Content revision data:
──────

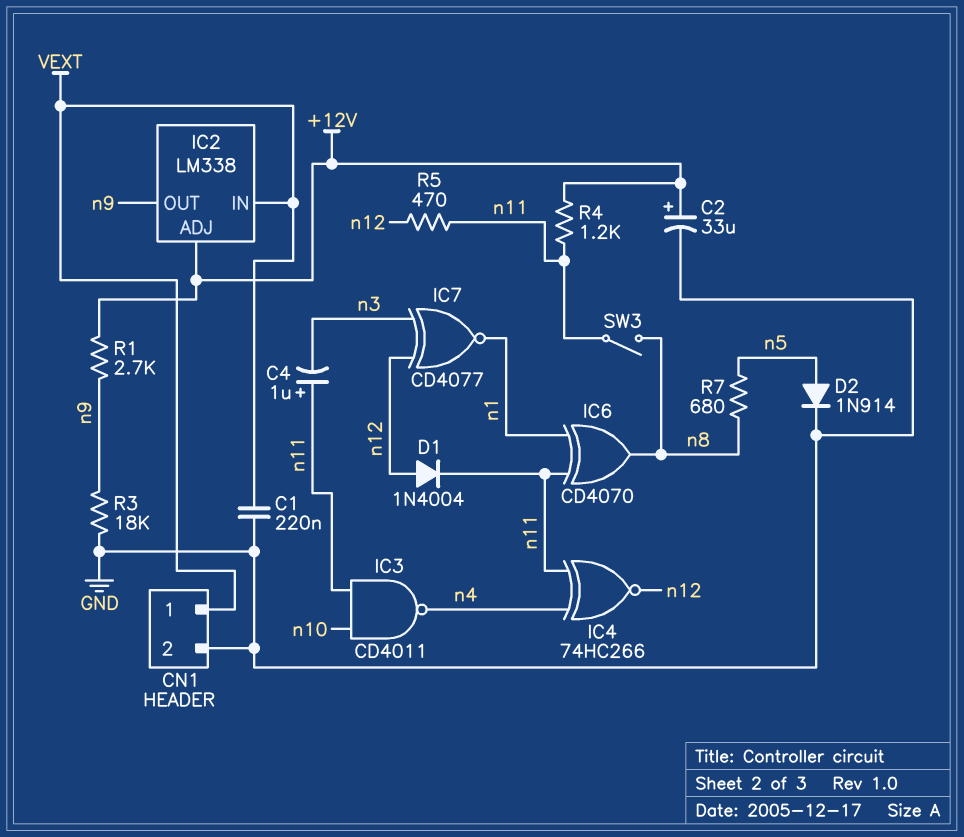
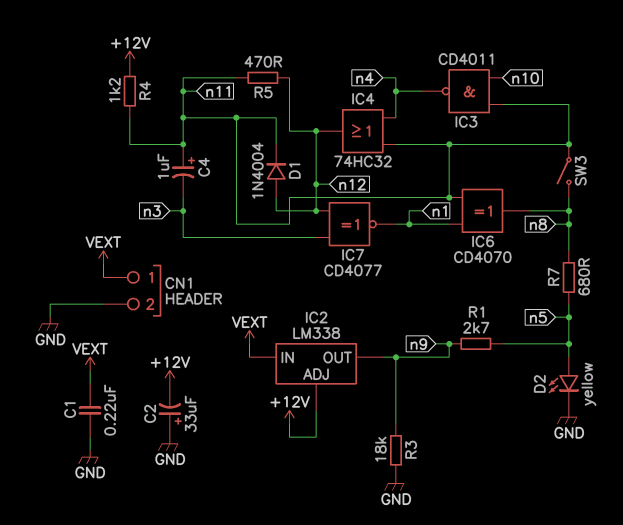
C2: 33uF (plus +12V, minus GND) -> 33uF (plus GND, minus +12V)
D2: diode 1N914 (A n5, K GND) -> LED yellow (A n5, K GND)
IC4: XNOR 74HC266 (in n4, in n11, out n12) -> OR 74HC32 (in n4, in n11, out n12)
R1: 2.7k (+12V, n9) -> 2.7k (n5, n9)

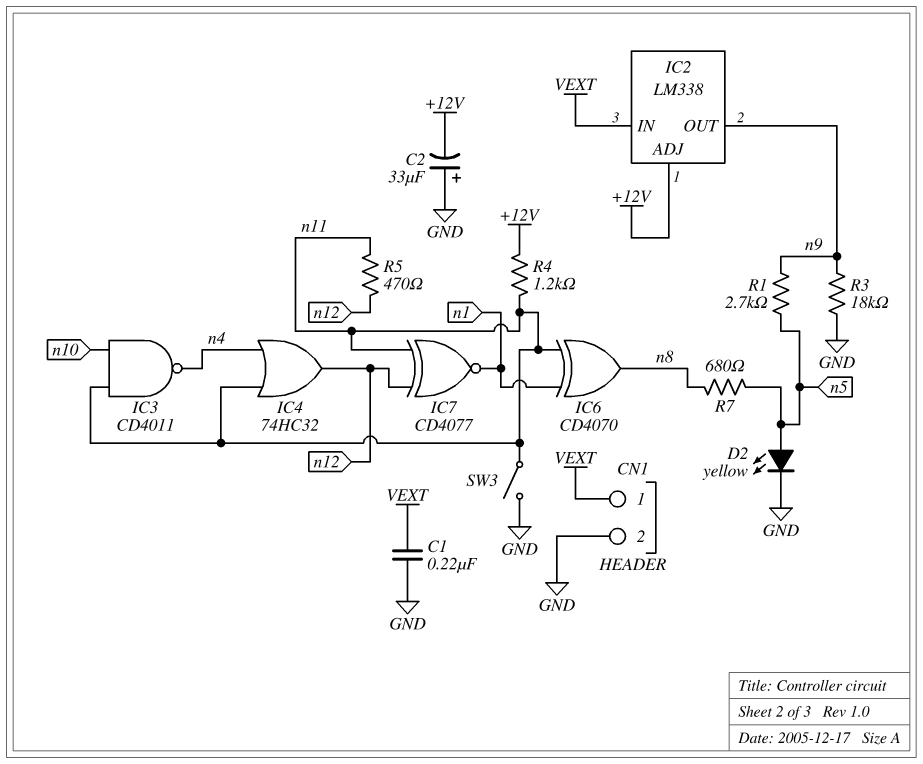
C4: 1uF (plus n11, minus n3) -> none
D1: diode 1N4004 (A n12, K n11) -> none
IC7: XNOR CD4077 (in n3, in n12, out n1) -> XNOR CD4077 (in n11, in n12, out n1)
SW3: switch (n8, n11) -> switch (GND, n11)

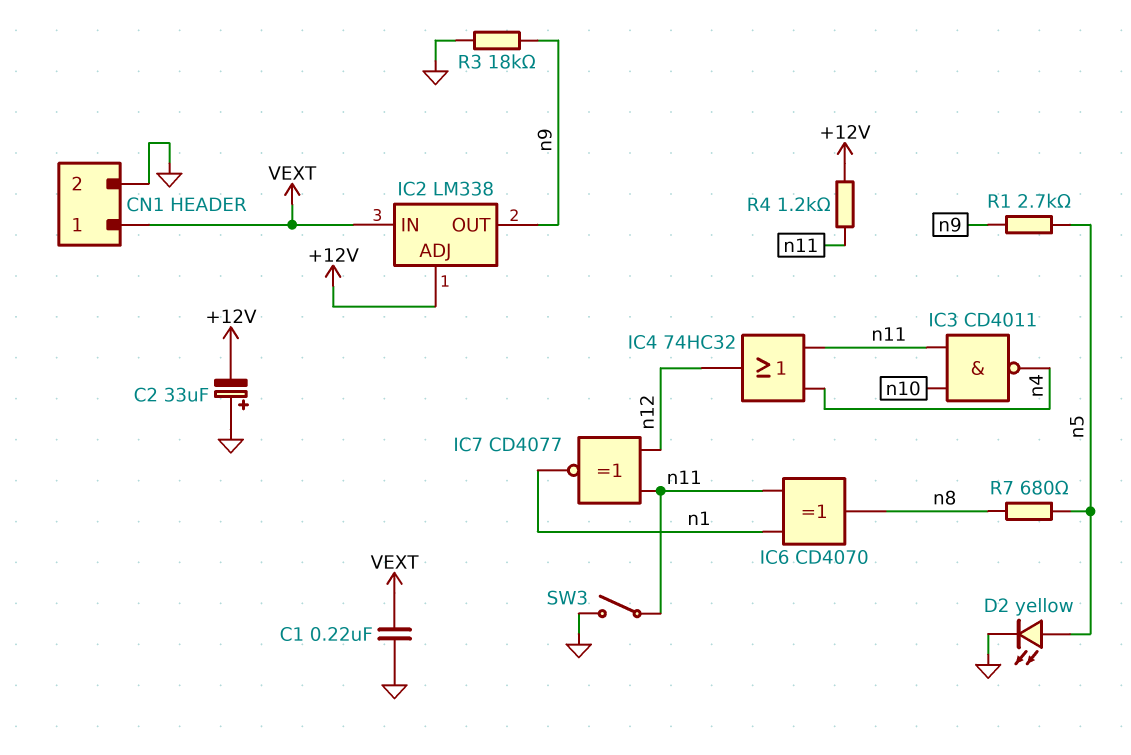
R5: 470 (n11, n12) -> none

──────

> [TASK TO COMPLETE]:
Produce the entries above once more, exactly as given, with each picture left out.

> [TASK RESPONSE]:
C2: 33uF (plus +12V, minus GND) -> 33uF (plus GND, minus +12V)
D2: diode 1N914 (A n5, K GND) -> LED yellow (A n5, K GND)
IC4: XNOR 74HC266 (in n4, in n11, out n12) -> OR 74HC32 (in n4, in n11, out n12)
R1: 2.7k (+12V, n9) -> 2.7k (n5, n9)

C4: 1uF (plus n11, minus n3) -> none
D1: diode 1N4004 (A n12, K n11) -> none
IC7: XNOR CD4077 (in n3, in n12, out n1) -> XNOR CD4077 (in n11, in n12, out n1)
SW3: switch (n8, n11) -> switch (GND, n11)

R5: 470 (n11, n12) -> none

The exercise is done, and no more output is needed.